++++ DATA RECORDS
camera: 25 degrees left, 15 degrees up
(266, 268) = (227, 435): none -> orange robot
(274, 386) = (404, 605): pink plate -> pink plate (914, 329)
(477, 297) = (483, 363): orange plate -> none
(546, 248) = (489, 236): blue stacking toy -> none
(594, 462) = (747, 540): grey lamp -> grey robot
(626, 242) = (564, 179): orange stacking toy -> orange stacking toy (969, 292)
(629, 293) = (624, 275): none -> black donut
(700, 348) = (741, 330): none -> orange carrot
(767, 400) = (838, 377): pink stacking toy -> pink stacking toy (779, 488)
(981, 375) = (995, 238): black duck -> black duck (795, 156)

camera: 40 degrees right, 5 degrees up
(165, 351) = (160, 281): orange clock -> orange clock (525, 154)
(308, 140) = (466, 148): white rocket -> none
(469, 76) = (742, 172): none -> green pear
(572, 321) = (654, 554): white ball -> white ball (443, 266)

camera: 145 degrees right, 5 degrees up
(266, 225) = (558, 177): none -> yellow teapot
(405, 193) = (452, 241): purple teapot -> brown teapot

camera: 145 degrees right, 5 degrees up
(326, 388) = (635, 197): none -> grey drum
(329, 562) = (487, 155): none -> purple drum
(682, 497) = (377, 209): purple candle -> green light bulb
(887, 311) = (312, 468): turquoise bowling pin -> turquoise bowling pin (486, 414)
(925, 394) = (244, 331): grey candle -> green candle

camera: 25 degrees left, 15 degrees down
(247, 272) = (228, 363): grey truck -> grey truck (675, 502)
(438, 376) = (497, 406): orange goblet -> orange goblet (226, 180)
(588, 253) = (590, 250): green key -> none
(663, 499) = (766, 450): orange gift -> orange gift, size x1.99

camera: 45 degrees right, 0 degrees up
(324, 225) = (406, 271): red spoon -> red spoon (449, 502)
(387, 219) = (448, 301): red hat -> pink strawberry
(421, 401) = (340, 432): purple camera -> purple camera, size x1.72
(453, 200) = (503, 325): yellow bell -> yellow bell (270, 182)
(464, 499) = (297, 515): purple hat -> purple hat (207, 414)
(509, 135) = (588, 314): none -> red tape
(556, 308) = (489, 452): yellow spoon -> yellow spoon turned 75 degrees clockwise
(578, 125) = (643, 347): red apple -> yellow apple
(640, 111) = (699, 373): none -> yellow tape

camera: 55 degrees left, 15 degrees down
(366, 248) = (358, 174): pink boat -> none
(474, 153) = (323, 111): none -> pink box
++++++++
◆ TASK DETAILS: Answer with a number only. How many lines in the records include the word "green"?

◆ TASK OUTPUT: 4